══ DATA RECORDS ══
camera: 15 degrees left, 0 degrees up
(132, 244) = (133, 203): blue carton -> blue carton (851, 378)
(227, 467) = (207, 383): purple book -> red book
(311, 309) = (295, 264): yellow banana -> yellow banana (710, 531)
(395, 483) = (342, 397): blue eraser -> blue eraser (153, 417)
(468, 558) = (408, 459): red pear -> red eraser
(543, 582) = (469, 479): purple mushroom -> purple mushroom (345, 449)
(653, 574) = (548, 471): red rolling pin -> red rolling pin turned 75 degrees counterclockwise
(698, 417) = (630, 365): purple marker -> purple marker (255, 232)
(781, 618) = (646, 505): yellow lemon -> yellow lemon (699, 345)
═══
Write out exactly the lines from the one with "(543, 582) = (469, 479): purple" through the end of the records above, both ends included, and leave out all other lines.

**REPLY**.
(543, 582) = (469, 479): purple mushroom -> purple mushroom (345, 449)
(653, 574) = (548, 471): red rolling pin -> red rolling pin turned 75 degrees counterclockwise
(698, 417) = (630, 365): purple marker -> purple marker (255, 232)
(781, 618) = (646, 505): yellow lemon -> yellow lemon (699, 345)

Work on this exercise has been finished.